- What needs to be done -
Among the entries, which lines carry the string "wallet"? Copy every one.

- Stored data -

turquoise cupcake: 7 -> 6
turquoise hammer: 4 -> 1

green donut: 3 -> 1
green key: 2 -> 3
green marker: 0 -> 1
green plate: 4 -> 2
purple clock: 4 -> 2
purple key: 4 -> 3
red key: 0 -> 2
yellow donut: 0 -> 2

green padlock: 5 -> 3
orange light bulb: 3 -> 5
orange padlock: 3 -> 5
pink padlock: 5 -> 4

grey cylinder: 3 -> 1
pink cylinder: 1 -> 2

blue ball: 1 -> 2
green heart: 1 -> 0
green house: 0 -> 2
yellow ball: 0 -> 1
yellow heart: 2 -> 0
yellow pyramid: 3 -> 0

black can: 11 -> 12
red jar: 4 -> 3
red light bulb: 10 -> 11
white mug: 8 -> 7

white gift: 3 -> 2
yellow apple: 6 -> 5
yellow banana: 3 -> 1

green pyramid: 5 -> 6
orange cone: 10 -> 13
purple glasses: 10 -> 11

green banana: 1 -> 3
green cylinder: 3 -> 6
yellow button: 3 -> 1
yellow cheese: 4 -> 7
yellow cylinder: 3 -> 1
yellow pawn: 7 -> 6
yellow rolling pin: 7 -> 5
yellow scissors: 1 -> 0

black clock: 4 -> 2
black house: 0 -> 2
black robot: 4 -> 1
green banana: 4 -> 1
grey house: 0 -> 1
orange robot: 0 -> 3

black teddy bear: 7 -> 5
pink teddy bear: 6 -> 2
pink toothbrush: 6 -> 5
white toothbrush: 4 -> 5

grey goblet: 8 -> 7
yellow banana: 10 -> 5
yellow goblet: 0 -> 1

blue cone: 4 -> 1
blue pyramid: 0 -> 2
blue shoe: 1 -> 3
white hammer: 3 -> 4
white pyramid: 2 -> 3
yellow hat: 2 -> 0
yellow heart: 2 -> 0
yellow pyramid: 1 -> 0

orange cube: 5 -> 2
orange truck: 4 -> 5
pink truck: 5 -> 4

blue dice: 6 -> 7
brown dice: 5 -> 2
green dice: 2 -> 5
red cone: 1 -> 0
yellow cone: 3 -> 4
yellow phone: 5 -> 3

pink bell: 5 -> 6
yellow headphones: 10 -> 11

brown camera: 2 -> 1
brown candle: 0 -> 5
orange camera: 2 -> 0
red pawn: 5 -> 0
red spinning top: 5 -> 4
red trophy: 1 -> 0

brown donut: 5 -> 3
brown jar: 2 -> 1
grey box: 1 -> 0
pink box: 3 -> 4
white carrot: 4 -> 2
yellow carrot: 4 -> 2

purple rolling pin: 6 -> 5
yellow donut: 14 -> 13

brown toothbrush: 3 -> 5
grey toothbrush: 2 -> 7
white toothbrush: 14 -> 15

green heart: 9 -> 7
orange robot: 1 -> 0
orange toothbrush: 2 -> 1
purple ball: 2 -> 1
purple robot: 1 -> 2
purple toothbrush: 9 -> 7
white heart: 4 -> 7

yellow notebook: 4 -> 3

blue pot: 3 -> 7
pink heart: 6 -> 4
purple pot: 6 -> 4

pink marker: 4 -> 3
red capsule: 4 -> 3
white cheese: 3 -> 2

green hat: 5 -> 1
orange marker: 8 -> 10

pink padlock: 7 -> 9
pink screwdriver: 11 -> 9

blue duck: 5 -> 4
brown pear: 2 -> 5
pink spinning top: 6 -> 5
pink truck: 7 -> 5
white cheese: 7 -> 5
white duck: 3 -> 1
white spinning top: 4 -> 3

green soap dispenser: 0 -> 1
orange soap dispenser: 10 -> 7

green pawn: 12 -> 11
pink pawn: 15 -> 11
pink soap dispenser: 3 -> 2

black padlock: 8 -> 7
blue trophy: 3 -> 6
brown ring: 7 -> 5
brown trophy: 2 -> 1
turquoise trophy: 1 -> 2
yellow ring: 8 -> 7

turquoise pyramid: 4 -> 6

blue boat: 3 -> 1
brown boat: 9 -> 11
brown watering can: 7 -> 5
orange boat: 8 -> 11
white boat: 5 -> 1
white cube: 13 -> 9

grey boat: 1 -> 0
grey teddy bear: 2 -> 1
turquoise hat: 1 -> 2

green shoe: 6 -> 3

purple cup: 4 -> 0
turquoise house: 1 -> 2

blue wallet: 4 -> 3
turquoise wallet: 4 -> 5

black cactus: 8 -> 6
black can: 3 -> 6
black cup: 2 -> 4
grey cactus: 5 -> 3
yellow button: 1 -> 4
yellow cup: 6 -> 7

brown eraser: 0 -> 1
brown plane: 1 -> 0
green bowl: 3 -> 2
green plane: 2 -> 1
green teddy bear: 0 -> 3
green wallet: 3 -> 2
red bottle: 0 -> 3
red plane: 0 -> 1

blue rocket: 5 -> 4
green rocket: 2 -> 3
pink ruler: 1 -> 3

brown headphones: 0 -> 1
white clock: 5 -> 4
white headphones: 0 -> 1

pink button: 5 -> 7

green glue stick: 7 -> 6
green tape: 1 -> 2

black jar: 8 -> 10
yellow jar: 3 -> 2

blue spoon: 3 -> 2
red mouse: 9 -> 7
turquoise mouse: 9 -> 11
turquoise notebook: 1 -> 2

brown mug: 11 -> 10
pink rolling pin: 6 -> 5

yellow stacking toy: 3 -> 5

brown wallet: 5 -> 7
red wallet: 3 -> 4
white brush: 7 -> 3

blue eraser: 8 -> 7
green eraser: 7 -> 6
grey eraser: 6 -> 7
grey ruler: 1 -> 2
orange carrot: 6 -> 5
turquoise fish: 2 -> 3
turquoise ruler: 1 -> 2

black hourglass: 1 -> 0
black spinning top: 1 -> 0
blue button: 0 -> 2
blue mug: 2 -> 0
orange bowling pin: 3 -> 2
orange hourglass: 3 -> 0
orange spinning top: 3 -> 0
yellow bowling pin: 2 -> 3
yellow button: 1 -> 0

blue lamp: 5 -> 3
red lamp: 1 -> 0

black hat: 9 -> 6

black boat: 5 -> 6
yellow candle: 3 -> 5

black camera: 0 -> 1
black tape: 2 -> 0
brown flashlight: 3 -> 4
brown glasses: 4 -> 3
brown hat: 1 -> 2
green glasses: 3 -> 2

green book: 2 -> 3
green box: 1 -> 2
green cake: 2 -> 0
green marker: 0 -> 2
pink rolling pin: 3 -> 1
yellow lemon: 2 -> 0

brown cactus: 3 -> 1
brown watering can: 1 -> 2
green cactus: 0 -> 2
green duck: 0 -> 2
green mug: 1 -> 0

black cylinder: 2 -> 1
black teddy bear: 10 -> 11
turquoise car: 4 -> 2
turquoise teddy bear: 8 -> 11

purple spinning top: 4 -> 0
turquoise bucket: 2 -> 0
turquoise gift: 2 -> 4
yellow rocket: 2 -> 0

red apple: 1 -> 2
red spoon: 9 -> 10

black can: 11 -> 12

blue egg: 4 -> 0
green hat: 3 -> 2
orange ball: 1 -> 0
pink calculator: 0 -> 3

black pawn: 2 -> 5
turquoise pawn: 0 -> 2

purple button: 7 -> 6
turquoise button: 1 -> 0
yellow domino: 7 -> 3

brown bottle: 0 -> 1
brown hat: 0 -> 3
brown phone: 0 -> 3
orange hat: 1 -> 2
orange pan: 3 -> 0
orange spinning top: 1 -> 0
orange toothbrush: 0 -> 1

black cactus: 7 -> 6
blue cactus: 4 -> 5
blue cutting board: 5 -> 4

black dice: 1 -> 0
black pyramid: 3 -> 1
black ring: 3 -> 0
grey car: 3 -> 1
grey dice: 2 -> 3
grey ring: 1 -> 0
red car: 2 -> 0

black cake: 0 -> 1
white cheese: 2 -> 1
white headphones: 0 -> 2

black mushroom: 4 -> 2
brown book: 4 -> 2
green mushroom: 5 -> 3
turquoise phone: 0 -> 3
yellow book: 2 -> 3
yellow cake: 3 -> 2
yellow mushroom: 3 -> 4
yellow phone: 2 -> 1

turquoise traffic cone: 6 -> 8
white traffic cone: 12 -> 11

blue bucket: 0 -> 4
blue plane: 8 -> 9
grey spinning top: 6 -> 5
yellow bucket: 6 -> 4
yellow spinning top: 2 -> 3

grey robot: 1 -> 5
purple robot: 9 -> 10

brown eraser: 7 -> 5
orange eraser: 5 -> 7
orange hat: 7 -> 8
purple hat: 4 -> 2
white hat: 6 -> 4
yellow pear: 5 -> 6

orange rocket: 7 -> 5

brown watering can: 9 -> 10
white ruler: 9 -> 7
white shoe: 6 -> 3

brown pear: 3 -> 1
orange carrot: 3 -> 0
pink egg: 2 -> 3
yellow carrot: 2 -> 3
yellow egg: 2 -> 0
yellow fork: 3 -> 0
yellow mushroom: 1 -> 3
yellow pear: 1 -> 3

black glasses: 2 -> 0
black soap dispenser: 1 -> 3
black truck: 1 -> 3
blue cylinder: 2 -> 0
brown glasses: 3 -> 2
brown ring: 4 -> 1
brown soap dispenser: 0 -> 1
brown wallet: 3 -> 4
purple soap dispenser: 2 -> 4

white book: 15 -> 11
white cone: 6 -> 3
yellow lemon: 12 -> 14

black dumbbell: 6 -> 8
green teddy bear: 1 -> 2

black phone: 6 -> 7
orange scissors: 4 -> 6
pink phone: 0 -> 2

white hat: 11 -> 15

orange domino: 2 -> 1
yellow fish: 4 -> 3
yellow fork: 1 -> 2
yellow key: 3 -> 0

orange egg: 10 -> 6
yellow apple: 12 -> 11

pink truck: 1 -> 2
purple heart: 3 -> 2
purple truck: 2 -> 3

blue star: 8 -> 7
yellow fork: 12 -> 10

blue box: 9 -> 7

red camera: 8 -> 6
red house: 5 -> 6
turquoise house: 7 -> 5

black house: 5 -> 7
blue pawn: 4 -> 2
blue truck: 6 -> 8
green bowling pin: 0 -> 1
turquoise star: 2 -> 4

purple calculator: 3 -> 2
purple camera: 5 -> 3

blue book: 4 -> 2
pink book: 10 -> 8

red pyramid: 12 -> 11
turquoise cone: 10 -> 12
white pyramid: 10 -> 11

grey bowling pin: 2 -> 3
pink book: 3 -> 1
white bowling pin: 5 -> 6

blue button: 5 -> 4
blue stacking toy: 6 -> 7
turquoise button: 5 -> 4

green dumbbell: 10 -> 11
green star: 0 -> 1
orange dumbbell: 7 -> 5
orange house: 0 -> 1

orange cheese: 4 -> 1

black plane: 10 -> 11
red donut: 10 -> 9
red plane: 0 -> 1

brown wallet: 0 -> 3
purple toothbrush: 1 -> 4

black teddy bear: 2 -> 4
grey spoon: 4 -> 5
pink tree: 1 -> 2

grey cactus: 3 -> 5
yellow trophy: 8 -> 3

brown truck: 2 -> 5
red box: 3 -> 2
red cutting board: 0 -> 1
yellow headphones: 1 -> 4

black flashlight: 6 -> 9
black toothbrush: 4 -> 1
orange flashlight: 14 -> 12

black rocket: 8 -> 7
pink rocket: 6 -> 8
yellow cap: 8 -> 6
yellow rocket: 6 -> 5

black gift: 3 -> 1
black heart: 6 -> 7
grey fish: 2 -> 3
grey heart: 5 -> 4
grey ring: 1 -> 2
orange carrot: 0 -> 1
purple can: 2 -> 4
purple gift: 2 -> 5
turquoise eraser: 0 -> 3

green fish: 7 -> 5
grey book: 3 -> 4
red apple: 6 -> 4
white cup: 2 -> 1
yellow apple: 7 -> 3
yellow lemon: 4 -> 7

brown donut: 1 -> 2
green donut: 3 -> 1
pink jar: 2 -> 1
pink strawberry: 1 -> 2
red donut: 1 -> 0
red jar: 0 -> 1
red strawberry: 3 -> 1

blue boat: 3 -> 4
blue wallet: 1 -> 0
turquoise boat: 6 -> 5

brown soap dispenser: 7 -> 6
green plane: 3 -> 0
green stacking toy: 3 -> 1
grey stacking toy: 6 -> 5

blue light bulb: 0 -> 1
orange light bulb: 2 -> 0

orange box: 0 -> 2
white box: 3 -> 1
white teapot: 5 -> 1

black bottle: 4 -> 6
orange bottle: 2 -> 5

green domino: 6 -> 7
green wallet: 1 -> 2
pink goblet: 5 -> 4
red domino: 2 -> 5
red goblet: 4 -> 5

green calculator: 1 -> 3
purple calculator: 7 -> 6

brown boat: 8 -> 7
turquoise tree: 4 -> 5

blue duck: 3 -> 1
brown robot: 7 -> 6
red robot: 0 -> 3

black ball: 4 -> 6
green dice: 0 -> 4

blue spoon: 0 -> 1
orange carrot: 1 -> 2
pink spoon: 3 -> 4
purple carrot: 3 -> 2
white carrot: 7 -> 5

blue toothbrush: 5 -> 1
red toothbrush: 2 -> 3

- Task output -
blue wallet: 4 -> 3
turquoise wallet: 4 -> 5
green wallet: 3 -> 2
brown wallet: 5 -> 7
red wallet: 3 -> 4
brown wallet: 3 -> 4
brown wallet: 0 -> 3
blue wallet: 1 -> 0
green wallet: 1 -> 2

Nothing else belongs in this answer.